─── Task inputs

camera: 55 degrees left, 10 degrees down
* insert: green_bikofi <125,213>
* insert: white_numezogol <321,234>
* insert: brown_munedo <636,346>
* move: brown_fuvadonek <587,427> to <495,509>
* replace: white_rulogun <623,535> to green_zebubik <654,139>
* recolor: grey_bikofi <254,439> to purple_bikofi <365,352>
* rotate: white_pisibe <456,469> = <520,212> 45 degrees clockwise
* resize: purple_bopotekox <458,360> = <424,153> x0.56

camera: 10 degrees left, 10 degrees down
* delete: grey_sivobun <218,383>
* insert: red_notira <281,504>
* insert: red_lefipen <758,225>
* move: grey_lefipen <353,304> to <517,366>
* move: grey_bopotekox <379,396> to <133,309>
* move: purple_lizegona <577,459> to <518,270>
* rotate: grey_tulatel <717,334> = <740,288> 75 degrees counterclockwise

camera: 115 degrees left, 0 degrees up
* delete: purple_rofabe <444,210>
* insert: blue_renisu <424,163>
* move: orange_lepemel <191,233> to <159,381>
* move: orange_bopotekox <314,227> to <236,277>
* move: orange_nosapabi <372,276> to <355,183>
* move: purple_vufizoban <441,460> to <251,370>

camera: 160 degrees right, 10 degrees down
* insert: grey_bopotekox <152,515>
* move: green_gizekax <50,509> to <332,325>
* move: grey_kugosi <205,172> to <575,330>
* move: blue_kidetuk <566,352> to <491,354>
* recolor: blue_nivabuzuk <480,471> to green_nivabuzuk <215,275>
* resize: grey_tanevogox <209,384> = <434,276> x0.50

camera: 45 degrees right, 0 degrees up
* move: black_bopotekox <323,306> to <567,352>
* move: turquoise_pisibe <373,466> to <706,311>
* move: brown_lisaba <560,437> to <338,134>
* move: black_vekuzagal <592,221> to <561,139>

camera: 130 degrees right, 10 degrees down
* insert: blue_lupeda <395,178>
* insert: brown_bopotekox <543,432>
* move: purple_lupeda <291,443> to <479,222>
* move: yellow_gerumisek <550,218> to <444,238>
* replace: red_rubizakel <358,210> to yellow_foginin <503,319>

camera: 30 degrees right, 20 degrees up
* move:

──────

* What you need to do *
Nothing above should be left out; write out every record exactly.

* Answer section *
camera: 55 degrees left, 10 degrees down
* insert: green_bikofi <125,213>
* insert: white_numezogol <321,234>
* insert: brown_munedo <636,346>
* move: brown_fuvadonek <587,427> to <495,509>
* replace: white_rulogun <623,535> to green_zebubik <654,139>
* recolor: grey_bikofi <254,439> to purple_bikofi <365,352>
* rotate: white_pisibe <456,469> = <520,212> 45 degrees clockwise
* resize: purple_bopotekox <458,360> = <424,153> x0.56

camera: 10 degrees left, 10 degrees down
* delete: grey_sivobun <218,383>
* insert: red_notira <281,504>
* insert: red_lefipen <758,225>
* move: grey_lefipen <353,304> to <517,366>
* move: grey_bopotekox <379,396> to <133,309>
* move: purple_lizegona <577,459> to <518,270>
* rotate: grey_tulatel <717,334> = <740,288> 75 degrees counterclockwise

camera: 115 degrees left, 0 degrees up
* delete: purple_rofabe <444,210>
* insert: blue_renisu <424,163>
* move: orange_lepemel <191,233> to <159,381>
* move: orange_bopotekox <314,227> to <236,277>
* move: orange_nosapabi <372,276> to <355,183>
* move: purple_vufizoban <441,460> to <251,370>

camera: 160 degrees right, 10 degrees down
* insert: grey_bopotekox <152,515>
* move: green_gizekax <50,509> to <332,325>
* move: grey_kugosi <205,172> to <575,330>
* move: blue_kidetuk <566,352> to <491,354>
* recolor: blue_nivabuzuk <480,471> to green_nivabuzuk <215,275>
* resize: grey_tanevogox <209,384> = <434,276> x0.50

camera: 45 degrees right, 0 degrees up
* move: black_bopotekox <323,306> to <567,352>
* move: turquoise_pisibe <373,466> to <706,311>
* move: brown_lisaba <560,437> to <338,134>
* move: black_vekuzagal <592,221> to <561,139>

camera: 130 degrees right, 10 degrees down
* insert: blue_lupeda <395,178>
* insert: brown_bopotekox <543,432>
* move: purple_lupeda <291,443> to <479,222>
* move: yellow_gerumisek <550,218> to <444,238>
* replace: red_rubizakel <358,210> to yellow_foginin <503,319>

camera: 30 degrees right, 20 degrees up
* move:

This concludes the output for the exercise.